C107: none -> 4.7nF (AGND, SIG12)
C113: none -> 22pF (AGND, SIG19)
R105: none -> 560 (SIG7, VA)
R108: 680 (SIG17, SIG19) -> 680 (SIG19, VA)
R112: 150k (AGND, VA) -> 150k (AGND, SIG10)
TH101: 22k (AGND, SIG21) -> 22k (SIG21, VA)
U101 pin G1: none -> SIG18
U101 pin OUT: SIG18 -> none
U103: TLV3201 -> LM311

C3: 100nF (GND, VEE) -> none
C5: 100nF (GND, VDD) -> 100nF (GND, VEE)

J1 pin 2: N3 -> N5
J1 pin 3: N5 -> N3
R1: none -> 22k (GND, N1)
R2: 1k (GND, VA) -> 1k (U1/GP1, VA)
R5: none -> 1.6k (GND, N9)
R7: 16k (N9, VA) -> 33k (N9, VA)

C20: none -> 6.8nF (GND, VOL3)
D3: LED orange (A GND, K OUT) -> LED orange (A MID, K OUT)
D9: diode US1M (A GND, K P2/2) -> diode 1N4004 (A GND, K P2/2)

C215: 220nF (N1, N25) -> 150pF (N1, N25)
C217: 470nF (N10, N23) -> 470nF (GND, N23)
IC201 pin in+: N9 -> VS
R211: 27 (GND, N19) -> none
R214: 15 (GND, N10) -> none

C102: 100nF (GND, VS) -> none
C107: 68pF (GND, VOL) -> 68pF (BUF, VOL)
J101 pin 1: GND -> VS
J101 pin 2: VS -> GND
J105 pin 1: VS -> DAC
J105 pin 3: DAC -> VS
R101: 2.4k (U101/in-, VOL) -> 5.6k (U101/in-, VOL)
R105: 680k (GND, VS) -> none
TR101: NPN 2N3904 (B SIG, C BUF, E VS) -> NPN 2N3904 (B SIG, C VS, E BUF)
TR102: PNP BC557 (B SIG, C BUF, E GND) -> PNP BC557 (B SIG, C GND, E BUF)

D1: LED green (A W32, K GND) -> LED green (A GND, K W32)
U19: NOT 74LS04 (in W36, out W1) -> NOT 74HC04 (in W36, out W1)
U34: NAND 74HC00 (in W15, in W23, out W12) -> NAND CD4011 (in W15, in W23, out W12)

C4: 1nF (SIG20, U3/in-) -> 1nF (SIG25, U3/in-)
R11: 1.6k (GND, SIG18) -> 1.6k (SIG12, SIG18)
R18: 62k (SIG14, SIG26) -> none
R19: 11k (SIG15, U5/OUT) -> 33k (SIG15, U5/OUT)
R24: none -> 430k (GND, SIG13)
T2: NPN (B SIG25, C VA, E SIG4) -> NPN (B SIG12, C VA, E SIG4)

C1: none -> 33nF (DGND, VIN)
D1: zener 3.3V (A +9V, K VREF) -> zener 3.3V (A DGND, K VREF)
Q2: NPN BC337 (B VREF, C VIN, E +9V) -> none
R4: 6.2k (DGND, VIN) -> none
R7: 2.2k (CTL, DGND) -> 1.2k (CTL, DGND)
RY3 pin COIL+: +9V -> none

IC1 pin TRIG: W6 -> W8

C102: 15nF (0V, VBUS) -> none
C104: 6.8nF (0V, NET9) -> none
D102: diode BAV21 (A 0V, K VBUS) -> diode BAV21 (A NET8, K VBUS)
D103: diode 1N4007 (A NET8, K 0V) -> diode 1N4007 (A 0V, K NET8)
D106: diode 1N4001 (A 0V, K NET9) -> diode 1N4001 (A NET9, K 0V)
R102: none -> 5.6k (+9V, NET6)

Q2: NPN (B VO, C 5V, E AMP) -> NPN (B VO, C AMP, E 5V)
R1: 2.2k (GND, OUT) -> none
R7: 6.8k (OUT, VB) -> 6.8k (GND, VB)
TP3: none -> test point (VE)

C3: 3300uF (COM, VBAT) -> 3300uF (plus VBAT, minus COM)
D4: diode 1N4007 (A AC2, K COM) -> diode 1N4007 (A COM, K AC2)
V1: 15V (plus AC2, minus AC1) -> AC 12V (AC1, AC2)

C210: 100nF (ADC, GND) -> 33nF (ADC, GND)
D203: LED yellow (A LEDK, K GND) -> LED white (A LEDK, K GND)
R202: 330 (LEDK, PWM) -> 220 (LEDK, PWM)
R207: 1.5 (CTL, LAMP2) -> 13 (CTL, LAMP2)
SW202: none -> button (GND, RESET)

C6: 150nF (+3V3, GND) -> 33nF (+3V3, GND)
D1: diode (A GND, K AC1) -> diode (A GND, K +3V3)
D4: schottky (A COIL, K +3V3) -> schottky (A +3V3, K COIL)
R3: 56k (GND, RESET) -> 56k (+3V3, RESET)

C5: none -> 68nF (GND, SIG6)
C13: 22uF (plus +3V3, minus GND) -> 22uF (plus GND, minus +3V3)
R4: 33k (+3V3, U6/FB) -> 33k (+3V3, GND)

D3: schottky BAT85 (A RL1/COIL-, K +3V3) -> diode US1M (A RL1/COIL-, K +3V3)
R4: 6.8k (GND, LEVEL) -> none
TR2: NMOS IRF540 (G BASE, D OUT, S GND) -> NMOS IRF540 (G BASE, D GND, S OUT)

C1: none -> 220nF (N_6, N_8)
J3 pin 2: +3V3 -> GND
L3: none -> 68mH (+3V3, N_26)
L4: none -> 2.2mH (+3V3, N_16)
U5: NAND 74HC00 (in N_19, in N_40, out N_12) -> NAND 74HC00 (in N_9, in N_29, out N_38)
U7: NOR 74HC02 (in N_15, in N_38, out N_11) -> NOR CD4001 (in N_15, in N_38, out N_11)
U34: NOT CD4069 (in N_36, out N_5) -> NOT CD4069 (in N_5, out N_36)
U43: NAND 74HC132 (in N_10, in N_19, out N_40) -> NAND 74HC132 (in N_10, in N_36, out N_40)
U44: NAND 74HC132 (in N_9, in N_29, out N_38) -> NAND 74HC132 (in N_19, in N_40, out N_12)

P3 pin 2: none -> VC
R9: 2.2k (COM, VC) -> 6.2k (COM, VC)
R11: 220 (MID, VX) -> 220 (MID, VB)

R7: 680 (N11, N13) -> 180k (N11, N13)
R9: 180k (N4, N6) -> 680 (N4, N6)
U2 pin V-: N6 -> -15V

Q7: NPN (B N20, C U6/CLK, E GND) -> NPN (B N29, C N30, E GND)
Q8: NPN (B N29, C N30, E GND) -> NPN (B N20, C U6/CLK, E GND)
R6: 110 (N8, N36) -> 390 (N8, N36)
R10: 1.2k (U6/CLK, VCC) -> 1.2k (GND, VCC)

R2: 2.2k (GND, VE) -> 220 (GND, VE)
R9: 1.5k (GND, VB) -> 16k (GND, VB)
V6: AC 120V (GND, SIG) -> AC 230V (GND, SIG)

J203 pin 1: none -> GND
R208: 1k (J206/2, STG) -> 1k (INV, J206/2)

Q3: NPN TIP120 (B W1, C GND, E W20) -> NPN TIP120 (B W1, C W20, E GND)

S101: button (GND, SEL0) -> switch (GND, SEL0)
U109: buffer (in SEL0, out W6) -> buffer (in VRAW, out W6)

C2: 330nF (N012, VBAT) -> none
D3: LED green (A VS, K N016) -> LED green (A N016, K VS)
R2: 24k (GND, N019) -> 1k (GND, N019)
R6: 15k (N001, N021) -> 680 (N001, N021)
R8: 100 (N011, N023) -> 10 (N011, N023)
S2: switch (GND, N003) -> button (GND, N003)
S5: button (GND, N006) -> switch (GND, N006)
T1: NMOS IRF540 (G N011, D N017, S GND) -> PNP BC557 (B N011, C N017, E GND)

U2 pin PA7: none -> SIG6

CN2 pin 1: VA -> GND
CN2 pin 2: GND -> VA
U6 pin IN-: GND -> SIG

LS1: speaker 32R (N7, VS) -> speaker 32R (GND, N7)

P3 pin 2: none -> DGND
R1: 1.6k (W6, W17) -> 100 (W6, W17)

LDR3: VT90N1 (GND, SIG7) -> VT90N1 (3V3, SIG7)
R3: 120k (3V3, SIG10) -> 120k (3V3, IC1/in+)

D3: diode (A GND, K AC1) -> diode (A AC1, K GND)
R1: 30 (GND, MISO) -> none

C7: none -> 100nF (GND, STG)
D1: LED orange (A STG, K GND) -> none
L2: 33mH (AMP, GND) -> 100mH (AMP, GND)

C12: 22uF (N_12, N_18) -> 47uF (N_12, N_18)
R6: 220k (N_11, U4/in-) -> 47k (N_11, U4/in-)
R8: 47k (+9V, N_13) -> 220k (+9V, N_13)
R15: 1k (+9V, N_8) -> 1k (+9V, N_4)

**YOUR GOAL:** Reproduce the lines above, beginning at the line with "R6: 110 (N8, N36) -> 390 (N8, N36)" and stopping after the line with "S2: switch (GND, N003) -> button (GND, N003)", exactly as they are.

**ANSWER TO THIS EXERCISE:**
R6: 110 (N8, N36) -> 390 (N8, N36)
R10: 1.2k (U6/CLK, VCC) -> 1.2k (GND, VCC)

R2: 2.2k (GND, VE) -> 220 (GND, VE)
R9: 1.5k (GND, VB) -> 16k (GND, VB)
V6: AC 120V (GND, SIG) -> AC 230V (GND, SIG)

J203 pin 1: none -> GND
R208: 1k (J206/2, STG) -> 1k (INV, J206/2)

Q3: NPN TIP120 (B W1, C GND, E W20) -> NPN TIP120 (B W1, C W20, E GND)

S101: button (GND, SEL0) -> switch (GND, SEL0)
U109: buffer (in SEL0, out W6) -> buffer (in VRAW, out W6)

C2: 330nF (N012, VBAT) -> none
D3: LED green (A VS, K N016) -> LED green (A N016, K VS)
R2: 24k (GND, N019) -> 1k (GND, N019)
R6: 15k (N001, N021) -> 680 (N001, N021)
R8: 100 (N011, N023) -> 10 (N011, N023)
S2: switch (GND, N003) -> button (GND, N003)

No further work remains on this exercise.